Work to do: Locate each line in the material below that contains the string "satisfies", matching case exactly, and copy those lines in full.

====== Stored records

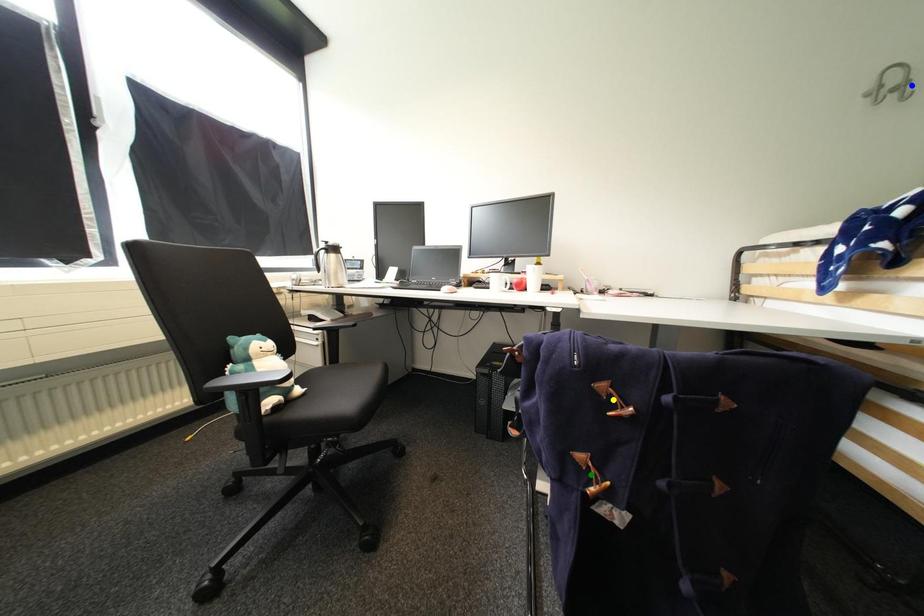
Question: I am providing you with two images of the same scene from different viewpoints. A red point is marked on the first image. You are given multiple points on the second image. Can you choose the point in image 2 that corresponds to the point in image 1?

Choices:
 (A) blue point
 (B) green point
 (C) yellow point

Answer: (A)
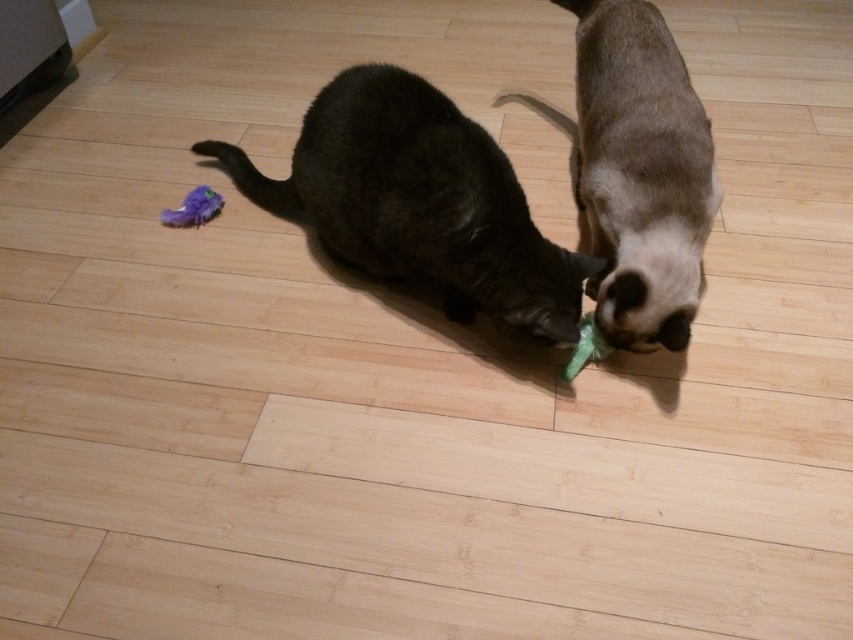
Is point (531, 232) more distant than point (664, 257)?

Yes, point (531, 232) is behind point (664, 257).

Does dark brown fur cat at center have a lesser height compared to satin fur cat at center?

Indeed, dark brown fur cat at center has a lesser height compared to satin fur cat at center.

Measure the distance between dark brown fur cat at center and camera.

5.25 feet

Where is `dark brown fur cat at center`? dark brown fur cat at center is located at coordinates (419, 202).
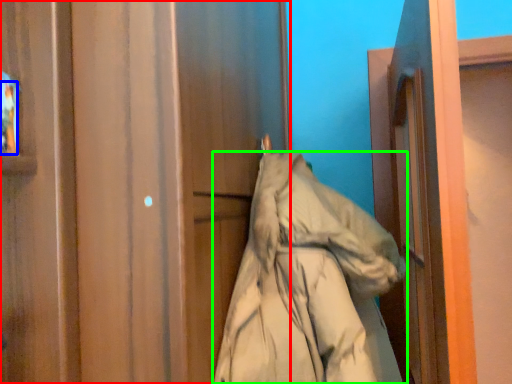
Question: Which is nearer to the door (highlighted by a red box)? person (highlighted by a blue box) or coat (highlighted by a green box).

Choices:
 (A) person
 (B) coat

Answer: (B)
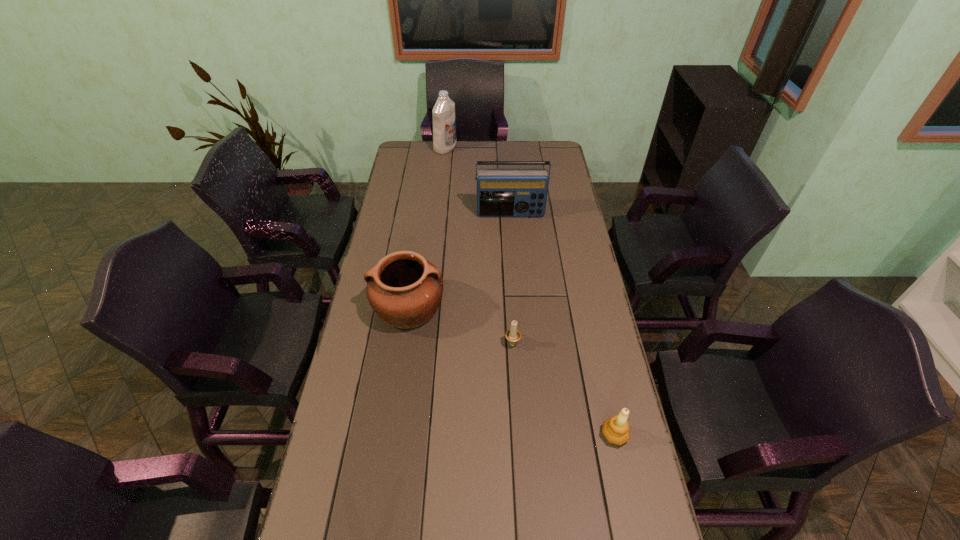
What are the coordinates of `object that is the closest to the fourth shortest object` in the screenshot? It's located at tap(404, 289).

At what (x,y) coordinates should I click in order to perform the action: click on candle_holder object that ranks as the closest to the tallest object. Please return your answer as a coordinate pair (x, y). Image resolution: width=960 pixels, height=540 pixels. Looking at the image, I should click on (513, 335).

Identify the location of the second closest candle_holder to the second farthest object. (616, 430).

This screenshot has height=540, width=960. I want to click on free location that satisfies the following two spatial constraints: 1. on the front side of the third shortest object; 2. on the left side of the second shortest object, so click(391, 435).

Where is `vacant position in the image that satisfies the following two spatial constraints: 1. on the front panel of the second farthest object; 2. on the right side of the rightmost object`? This screenshot has height=540, width=960. vacant position in the image that satisfies the following two spatial constraints: 1. on the front panel of the second farthest object; 2. on the right side of the rightmost object is located at coordinates click(x=528, y=435).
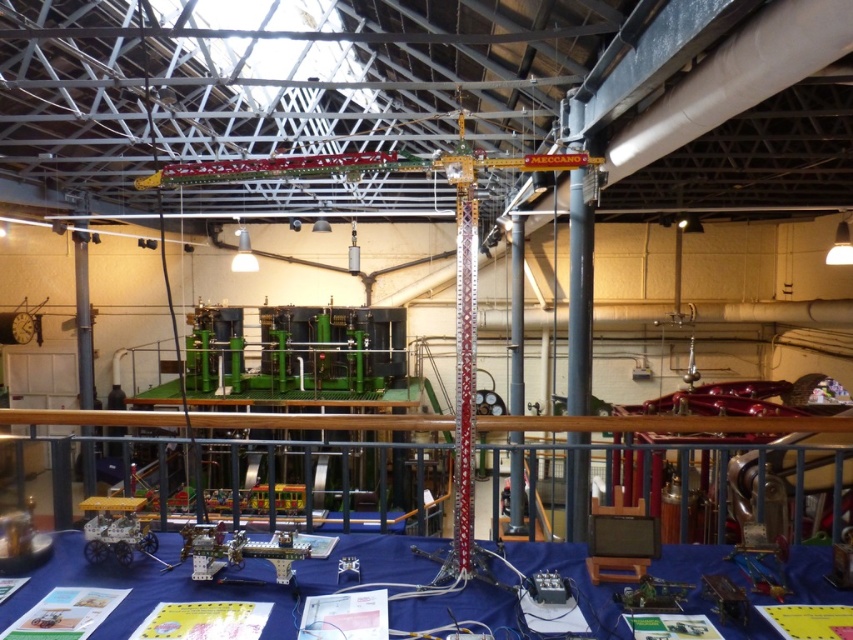
Between metallic red crane at center and metallic gray pole at center, which one appears on the right side from the viewer's perspective?

metallic gray pole at center is more to the right.

Does metallic red crane at center have a smaller size compared to metallic gray pole at center?

No, metallic red crane at center is not smaller than metallic gray pole at center.

Who is more forward, (459,456) or (512,440)?

Point (459,456) is more forward.

Identify the location of metallic red crane at center. Image resolution: width=853 pixels, height=640 pixels. (474, 307).

Is blue fabric table at lower center to the left of metallic red crane at center from the viewer's perspective?

Correct, you'll find blue fabric table at lower center to the left of metallic red crane at center.

Between blue fabric table at lower center and metallic red crane at center, which one has less height?

blue fabric table at lower center is shorter.

Identify the location of blue fabric table at lower center. (218, 582).

Where is `blue fabric table at lower center`? The width and height of the screenshot is (853, 640). blue fabric table at lower center is located at coordinates click(x=218, y=582).

Who is lower down, blue fabric table at lower center or metallic gray pole at center?

blue fabric table at lower center is lower down.

Does blue fabric table at lower center appear over metallic gray pole at center?

No, blue fabric table at lower center is not above metallic gray pole at center.

Which is in front, point (724, 563) or point (514, 365)?

Point (724, 563) is more forward.

In order to click on blue fabric table at lower center in this screenshot , I will do `click(218, 582)`.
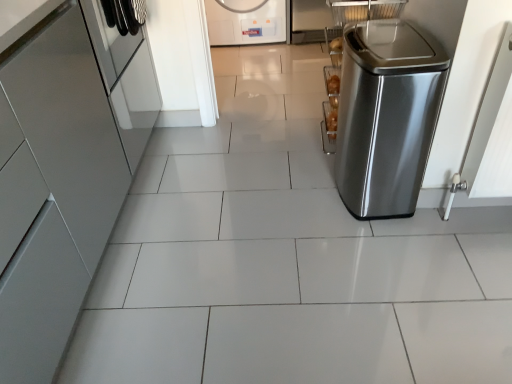
Question: In which direction should I rotate to look at white glossy washing machine at upper center, the second home appliance when ordered from left to right?

Choices:
 (A) right
 (B) left

Answer: (B)

Question: From a real-world perspective, does glossy metallic cabinet at left, which is counted as the 2th home appliance, starting from the back, sit lower than white glossy washing machine at upper center, arranged as the second home appliance when viewed from the right?

Choices:
 (A) yes
 (B) no

Answer: (B)

Question: Is glossy metallic cabinet at left, marked as the 3th home appliance in a right-to-left arrangement, positioned with its back to white glossy washing machine at upper center, arranged as the second home appliance when viewed from the right?

Choices:
 (A) no
 (B) yes

Answer: (A)

Question: Is white glossy washing machine at upper center, arranged as the second home appliance when viewed from the right, surrounded by glossy metallic cabinet at left, positioned as the first home appliance in left-to-right order?

Choices:
 (A) no
 (B) yes

Answer: (A)

Question: From the image's perspective, is glossy metallic cabinet at left, marked as the 3th home appliance in a right-to-left arrangement, located beneath white glossy washing machine at upper center, the second home appliance when ordered from left to right?

Choices:
 (A) yes
 (B) no

Answer: (A)

Question: Is glossy metallic cabinet at left, positioned as the first home appliance in left-to-right order, to the right of white glossy washing machine at upper center, the second home appliance when ordered from left to right, from the viewer's perspective?

Choices:
 (A) yes
 (B) no

Answer: (B)

Question: Considering the relative positions of glossy metallic cabinet at left, marked as the 3th home appliance in a right-to-left arrangement, and white glossy washing machine at upper center, the 3th home appliance viewed from the front, in the image provided, is glossy metallic cabinet at left, marked as the 3th home appliance in a right-to-left arrangement, to the left of white glossy washing machine at upper center, the 3th home appliance viewed from the front, from the viewer's perspective?

Choices:
 (A) no
 (B) yes

Answer: (B)

Question: Is stainless steel trash can at right, which appears as the first home appliance when viewed from the right, to the right of glossy metallic cabinet at left, positioned as the first home appliance in left-to-right order, from the viewer's perspective?

Choices:
 (A) no
 (B) yes

Answer: (B)

Question: From a real-world perspective, is stainless steel trash can at right, the first home appliance positioned from the front, positioned over glossy metallic cabinet at left, the 2th home appliance when ordered from front to back, based on gravity?

Choices:
 (A) yes
 (B) no

Answer: (B)

Question: Considering the relative sizes of stainless steel trash can at right, the first home appliance positioned from the front, and glossy metallic cabinet at left, which is counted as the 2th home appliance, starting from the back, in the image provided, is stainless steel trash can at right, the first home appliance positioned from the front, wider than glossy metallic cabinet at left, which is counted as the 2th home appliance, starting from the back,?

Choices:
 (A) yes
 (B) no

Answer: (B)

Question: Considering the relative sizes of stainless steel trash can at right, which appears as the first home appliance when viewed from the right, and glossy metallic cabinet at left, the 2th home appliance when ordered from front to back, in the image provided, is stainless steel trash can at right, which appears as the first home appliance when viewed from the right, thinner than glossy metallic cabinet at left, the 2th home appliance when ordered from front to back,?

Choices:
 (A) yes
 (B) no

Answer: (A)

Question: Does stainless steel trash can at right, which ranks as the third home appliance in back-to-front order, have a larger size compared to glossy metallic cabinet at left, the 2th home appliance when ordered from front to back?

Choices:
 (A) no
 (B) yes

Answer: (A)

Question: Could you tell me if stainless steel trash can at right, which appears as the first home appliance when viewed from the right, is turned towards glossy metallic cabinet at left, marked as the 3th home appliance in a right-to-left arrangement?

Choices:
 (A) yes
 (B) no

Answer: (A)

Question: Is glossy metallic cabinet at left, which is counted as the 2th home appliance, starting from the back, far away from stainless steel trash can at right, which ranks as the third home appliance in back-to-front order?

Choices:
 (A) yes
 (B) no

Answer: (A)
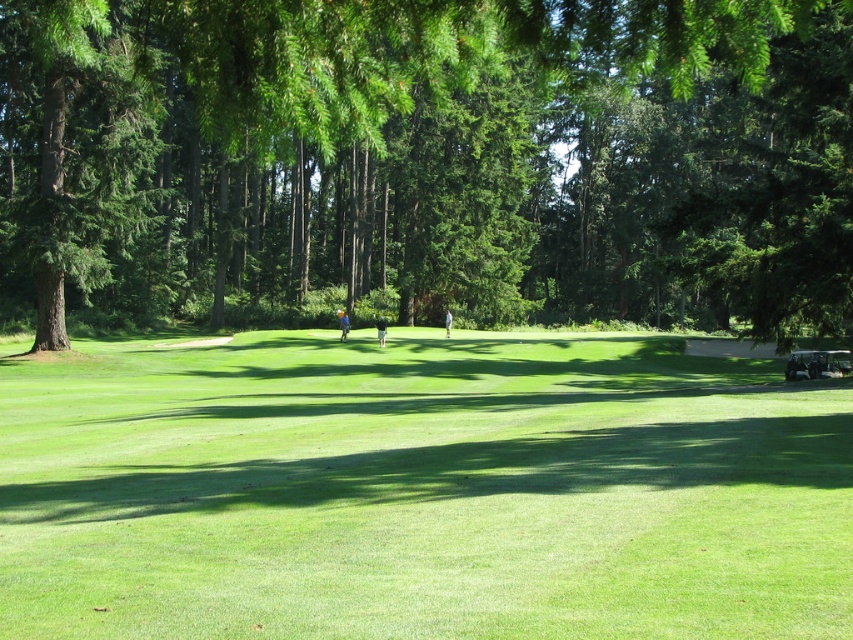
Can you confirm if green leafy tree at center is positioned above green grassy field at center?

Correct, green leafy tree at center is located above green grassy field at center.

Is green leafy tree at center to the right of green grassy field at center from the viewer's perspective?

In fact, green leafy tree at center is to the left of green grassy field at center.

Does point (463, 173) come behind point (758, 518)?

Yes, point (463, 173) is farther from viewer.

Identify the location of green leafy tree at center. (427, 160).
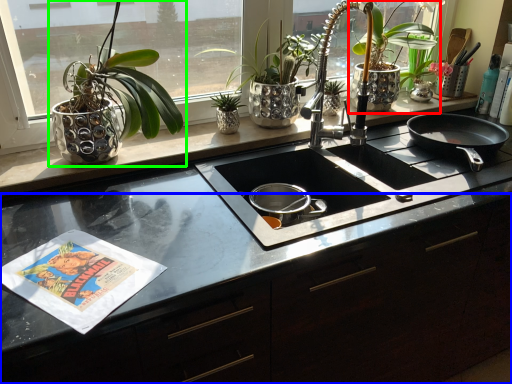
Question: Which is farther away from houseplant (highlighted by a red box)? counter (highlighted by a blue box) or houseplant (highlighted by a green box)?

Choices:
 (A) counter
 (B) houseplant

Answer: (B)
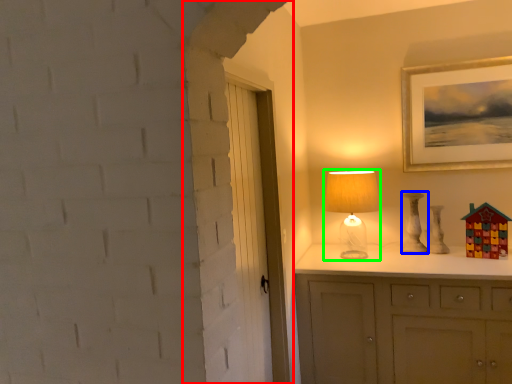
Question: Considering the real-world distances, which object is farthest from door (highlighted by a red box)? lamp (highlighted by a blue box) or table lamp (highlighted by a green box)?

Choices:
 (A) lamp
 (B) table lamp

Answer: (A)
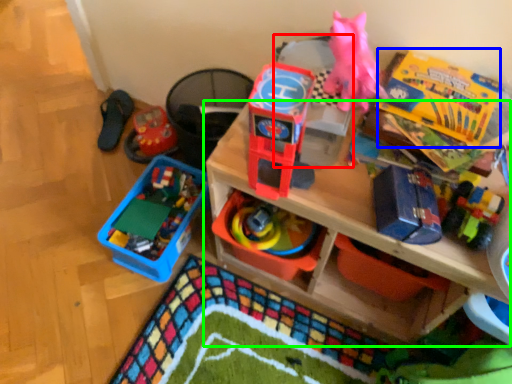
Question: Considering the real-world distances, which object is farthest from storage box (highlighted by a red box)? storage box (highlighted by a blue box) or shelf (highlighted by a green box)?

Choices:
 (A) storage box
 (B) shelf

Answer: (B)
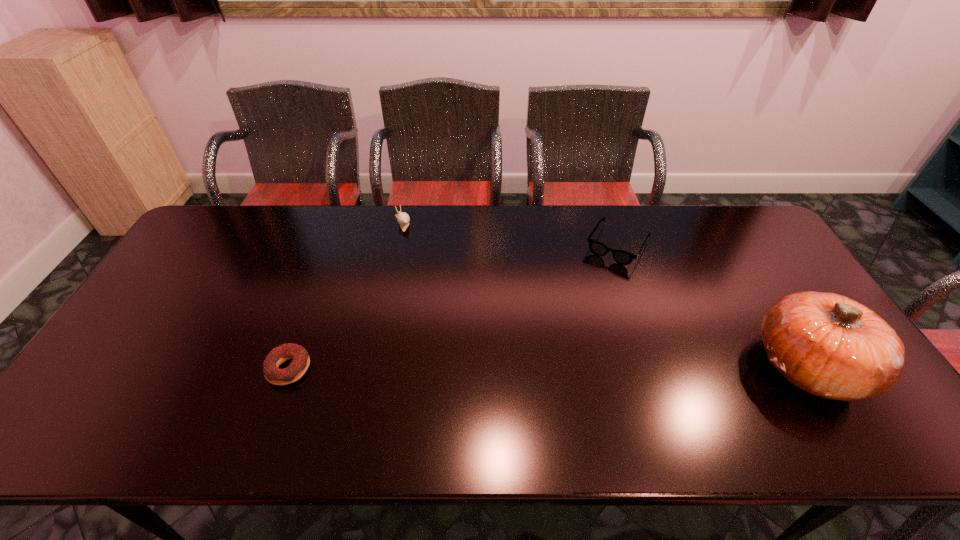
In the image, there is a desktop. Where is `vacant area at the near edge`? The image size is (960, 540). vacant area at the near edge is located at coordinates (754, 379).

Where is `vacant space at the left edge`? vacant space at the left edge is located at coordinates (156, 350).

In the image, there is a desktop. What are the coordinates of `free region at the right edge` in the screenshot? It's located at (795, 279).

The image size is (960, 540). I want to click on free region at the far right corner of the desktop, so click(x=710, y=214).

The width and height of the screenshot is (960, 540). I want to click on free region at the near right corner of the desktop, so click(x=866, y=403).

Where is `vacant area between the doughnut and the spectacles`? vacant area between the doughnut and the spectacles is located at coordinates (453, 307).

You are a GUI agent. You are given a task and a screenshot of the screen. Output one action in this format:
    pyautogui.click(x=<x>, y=<y>)
    Task: Click on the vacant area between the doughnut and the rightmost object
    
    Given the screenshot: What is the action you would take?
    pyautogui.click(x=548, y=367)

Image resolution: width=960 pixels, height=540 pixels. Identify the location of free space between the tallest object and the escargot. (605, 294).

I want to click on free space between the spectacles and the leftmost object, so pyautogui.click(x=453, y=307).

Find the location of a particular element. The image size is (960, 540). unoccupied position between the third object from right to left and the leftmost object is located at coordinates (346, 295).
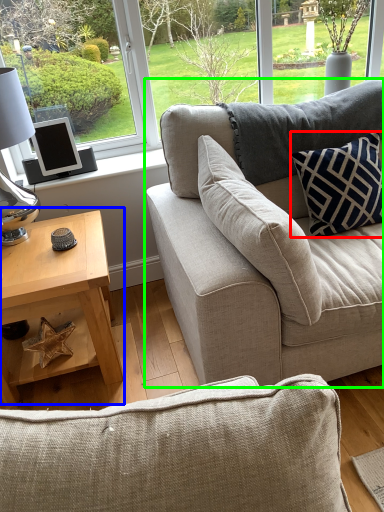
Question: Which object is the farthest from pillow (highlighted by a red box)? Choose among these: coffee table (highlighted by a blue box) or studio couch (highlighted by a green box).

Choices:
 (A) coffee table
 (B) studio couch

Answer: (A)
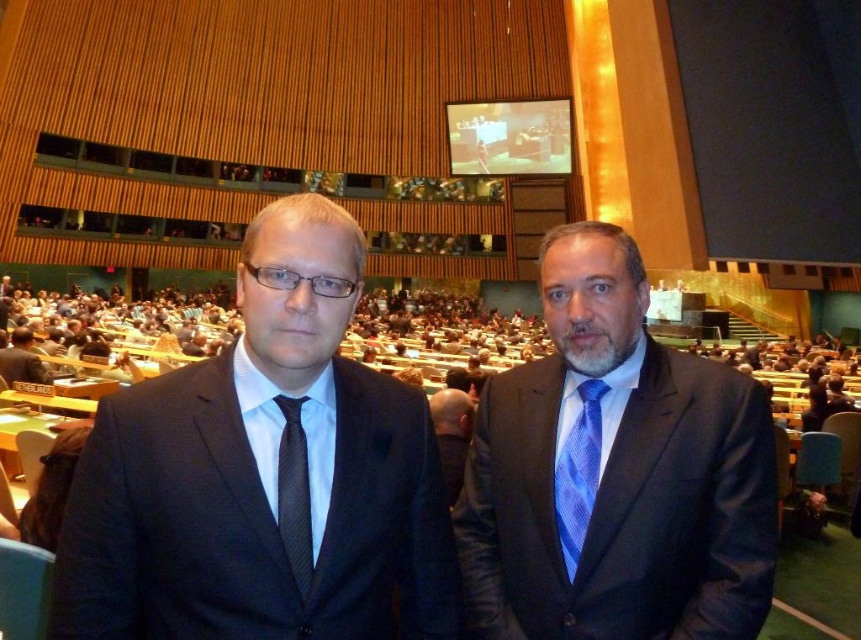
Question: Which is nearer to the blue woven tie at right?

Choices:
 (A) black textured tie at center
 (B) blue striped tie at center
 (C) matte black suit at center

Answer: (B)

Question: Can you confirm if matte black suit at center is smaller than blue striped tie at center?

Choices:
 (A) no
 (B) yes

Answer: (B)

Question: Is black textured tie at center to the left of matte black suit at left from the viewer's perspective?

Choices:
 (A) no
 (B) yes

Answer: (A)

Question: Does blue woven tie at right appear under black textured tie at center?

============

Answer for the task:
This screenshot has height=540, width=960. I want to click on free location that satisfies the following two spatial constraints: 1. on the front side of the third shortest object; 2. on the left side of the second shortest object, so click(391, 435).
Where is `vacant position in the image that satisfies the following two spatial constraints: 1. on the front panel of the second farthest object; 2. on the right side of the rightmost object`? This screenshot has height=540, width=960. vacant position in the image that satisfies the following two spatial constraints: 1. on the front panel of the second farthest object; 2. on the right side of the rightmost object is located at coordinates click(x=528, y=435).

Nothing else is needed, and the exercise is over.